PROBLEM DETAILS:
Word for word, restate every line from the one with "yellow trophy [585,107,664,228]" through the end of the records below, both included, and add nothing.

Collected data entries:
────────

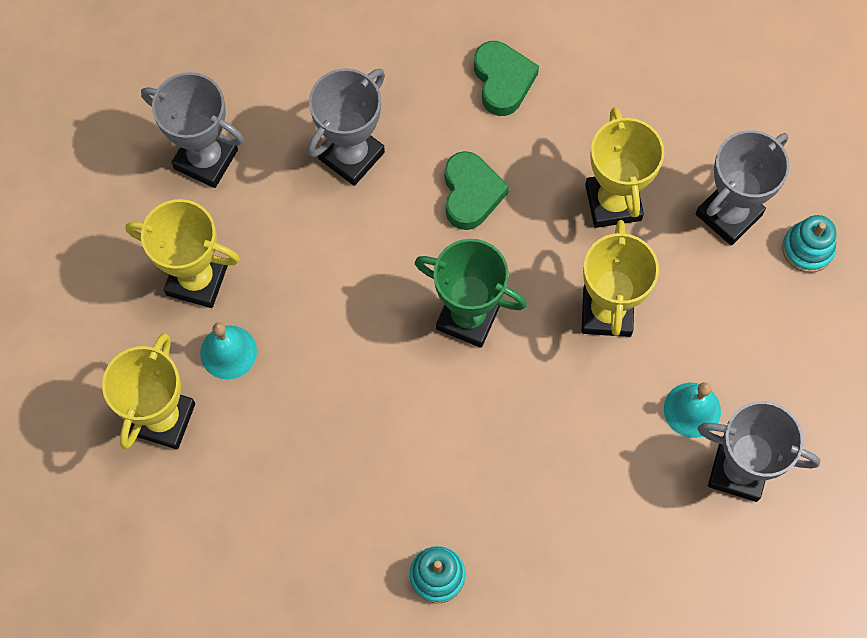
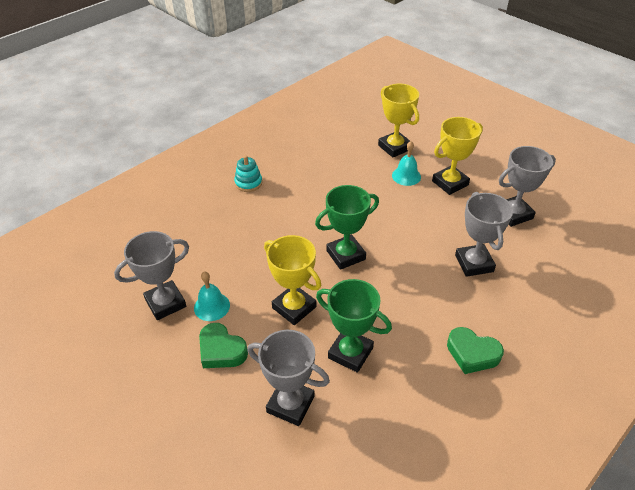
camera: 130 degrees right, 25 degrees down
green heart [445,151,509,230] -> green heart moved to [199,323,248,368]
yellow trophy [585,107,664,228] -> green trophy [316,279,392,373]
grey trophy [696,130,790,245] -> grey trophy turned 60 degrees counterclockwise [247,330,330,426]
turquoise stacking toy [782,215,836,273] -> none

────────

RESULT OF THE EXERCISE:
yellow trophy [585,107,664,228] -> green trophy [316,279,392,373]
grey trophy [696,130,790,245] -> grey trophy turned 60 degrees counterclockwise [247,330,330,426]
turquoise stacking toy [782,215,836,273] -> none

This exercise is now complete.